__WORK INSTRUCTIONS__:
Count the lines below that contain the string "kern" with matching case, and give only that number.

__DATA TO USE__:
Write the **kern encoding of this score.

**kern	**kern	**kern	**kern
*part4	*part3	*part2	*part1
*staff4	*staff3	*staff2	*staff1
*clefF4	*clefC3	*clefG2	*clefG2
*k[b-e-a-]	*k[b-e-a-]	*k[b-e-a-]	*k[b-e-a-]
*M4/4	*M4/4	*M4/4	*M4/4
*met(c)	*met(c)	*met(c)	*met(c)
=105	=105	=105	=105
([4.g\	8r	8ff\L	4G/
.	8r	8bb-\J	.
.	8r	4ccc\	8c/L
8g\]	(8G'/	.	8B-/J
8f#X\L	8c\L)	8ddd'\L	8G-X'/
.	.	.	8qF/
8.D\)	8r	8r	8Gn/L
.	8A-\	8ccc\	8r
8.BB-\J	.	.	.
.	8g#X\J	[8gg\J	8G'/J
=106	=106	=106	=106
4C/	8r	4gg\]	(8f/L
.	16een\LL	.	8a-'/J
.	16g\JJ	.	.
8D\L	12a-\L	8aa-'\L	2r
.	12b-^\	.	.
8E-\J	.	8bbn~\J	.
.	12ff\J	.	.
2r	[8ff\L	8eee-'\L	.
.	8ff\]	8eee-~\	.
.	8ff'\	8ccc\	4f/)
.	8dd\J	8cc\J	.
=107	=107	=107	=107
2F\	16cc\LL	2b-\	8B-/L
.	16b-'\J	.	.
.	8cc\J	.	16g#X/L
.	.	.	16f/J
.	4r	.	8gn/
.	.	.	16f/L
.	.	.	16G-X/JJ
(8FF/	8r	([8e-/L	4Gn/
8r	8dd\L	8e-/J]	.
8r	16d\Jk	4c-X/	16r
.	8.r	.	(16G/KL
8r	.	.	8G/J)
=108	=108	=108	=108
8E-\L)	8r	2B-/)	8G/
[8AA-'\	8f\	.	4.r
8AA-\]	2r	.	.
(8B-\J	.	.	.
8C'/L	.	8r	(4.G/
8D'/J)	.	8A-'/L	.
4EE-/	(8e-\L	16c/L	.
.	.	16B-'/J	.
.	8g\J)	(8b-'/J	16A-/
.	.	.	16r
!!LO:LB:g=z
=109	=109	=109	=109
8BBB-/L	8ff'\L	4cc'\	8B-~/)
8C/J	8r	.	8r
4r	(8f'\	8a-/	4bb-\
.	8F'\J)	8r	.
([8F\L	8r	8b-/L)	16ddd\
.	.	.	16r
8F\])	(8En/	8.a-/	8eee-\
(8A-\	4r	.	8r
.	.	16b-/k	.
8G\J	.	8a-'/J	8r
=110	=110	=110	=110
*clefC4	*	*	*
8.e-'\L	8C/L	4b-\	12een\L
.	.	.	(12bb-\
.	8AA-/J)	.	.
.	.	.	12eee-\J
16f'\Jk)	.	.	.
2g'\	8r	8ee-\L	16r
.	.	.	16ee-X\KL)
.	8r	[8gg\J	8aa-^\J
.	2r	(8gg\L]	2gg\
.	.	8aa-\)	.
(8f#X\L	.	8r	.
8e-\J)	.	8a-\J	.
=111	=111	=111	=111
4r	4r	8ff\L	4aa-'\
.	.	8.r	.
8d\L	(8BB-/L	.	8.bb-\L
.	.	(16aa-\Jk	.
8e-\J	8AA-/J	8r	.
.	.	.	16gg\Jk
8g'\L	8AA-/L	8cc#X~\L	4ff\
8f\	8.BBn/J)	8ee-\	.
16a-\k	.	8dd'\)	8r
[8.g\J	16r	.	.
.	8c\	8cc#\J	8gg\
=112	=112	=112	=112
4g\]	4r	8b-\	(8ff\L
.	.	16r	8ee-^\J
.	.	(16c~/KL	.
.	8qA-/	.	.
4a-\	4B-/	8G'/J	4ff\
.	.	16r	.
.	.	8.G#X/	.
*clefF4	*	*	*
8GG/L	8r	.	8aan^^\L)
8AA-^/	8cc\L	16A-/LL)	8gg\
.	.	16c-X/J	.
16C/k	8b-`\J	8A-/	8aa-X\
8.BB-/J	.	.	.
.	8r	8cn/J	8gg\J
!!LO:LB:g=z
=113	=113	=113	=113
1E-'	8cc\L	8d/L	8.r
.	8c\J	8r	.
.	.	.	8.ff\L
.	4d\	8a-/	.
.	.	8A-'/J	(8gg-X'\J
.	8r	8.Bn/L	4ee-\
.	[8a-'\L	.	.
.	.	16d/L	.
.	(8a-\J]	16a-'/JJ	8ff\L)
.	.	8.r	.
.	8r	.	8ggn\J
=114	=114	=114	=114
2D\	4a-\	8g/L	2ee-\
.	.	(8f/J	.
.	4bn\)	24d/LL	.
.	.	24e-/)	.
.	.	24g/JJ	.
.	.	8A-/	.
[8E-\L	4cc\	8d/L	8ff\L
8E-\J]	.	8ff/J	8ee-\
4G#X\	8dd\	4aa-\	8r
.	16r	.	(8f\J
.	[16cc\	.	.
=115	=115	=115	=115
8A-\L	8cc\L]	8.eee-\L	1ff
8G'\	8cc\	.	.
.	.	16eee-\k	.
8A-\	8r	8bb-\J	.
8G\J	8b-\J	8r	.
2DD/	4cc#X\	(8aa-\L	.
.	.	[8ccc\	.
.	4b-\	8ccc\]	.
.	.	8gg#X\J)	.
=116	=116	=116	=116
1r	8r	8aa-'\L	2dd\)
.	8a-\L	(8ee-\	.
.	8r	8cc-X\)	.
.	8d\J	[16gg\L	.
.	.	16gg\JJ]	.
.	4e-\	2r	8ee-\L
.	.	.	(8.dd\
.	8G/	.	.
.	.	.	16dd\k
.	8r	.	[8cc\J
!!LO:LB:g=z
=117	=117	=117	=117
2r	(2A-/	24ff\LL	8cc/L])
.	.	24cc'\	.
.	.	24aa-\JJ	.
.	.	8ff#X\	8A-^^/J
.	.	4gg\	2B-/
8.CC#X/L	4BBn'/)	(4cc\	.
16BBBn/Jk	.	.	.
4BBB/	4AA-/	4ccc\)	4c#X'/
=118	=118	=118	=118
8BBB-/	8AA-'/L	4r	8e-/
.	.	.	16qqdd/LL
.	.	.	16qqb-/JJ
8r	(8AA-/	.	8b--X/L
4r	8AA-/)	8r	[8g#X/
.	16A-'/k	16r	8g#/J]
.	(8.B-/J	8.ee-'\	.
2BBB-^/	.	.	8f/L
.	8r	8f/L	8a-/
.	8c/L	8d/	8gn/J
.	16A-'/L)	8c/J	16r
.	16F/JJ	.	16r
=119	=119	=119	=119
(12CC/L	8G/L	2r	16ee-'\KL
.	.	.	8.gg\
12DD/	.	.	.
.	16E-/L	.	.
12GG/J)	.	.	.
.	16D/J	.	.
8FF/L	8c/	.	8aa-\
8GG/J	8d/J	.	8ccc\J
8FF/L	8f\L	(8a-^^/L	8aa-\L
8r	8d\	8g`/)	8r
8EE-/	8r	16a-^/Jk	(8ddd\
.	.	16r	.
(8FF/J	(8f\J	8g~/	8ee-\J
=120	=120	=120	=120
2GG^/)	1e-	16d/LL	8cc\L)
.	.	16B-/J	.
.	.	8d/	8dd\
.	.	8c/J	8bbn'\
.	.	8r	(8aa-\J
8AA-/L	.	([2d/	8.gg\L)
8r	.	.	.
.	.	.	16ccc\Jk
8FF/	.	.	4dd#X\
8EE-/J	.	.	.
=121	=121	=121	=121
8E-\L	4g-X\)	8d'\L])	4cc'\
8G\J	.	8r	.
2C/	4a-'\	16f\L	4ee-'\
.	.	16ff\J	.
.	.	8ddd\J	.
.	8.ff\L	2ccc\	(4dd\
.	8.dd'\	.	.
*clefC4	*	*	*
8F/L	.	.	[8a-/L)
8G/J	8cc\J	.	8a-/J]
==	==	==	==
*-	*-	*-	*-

__WRITTEN ANSWER__:
2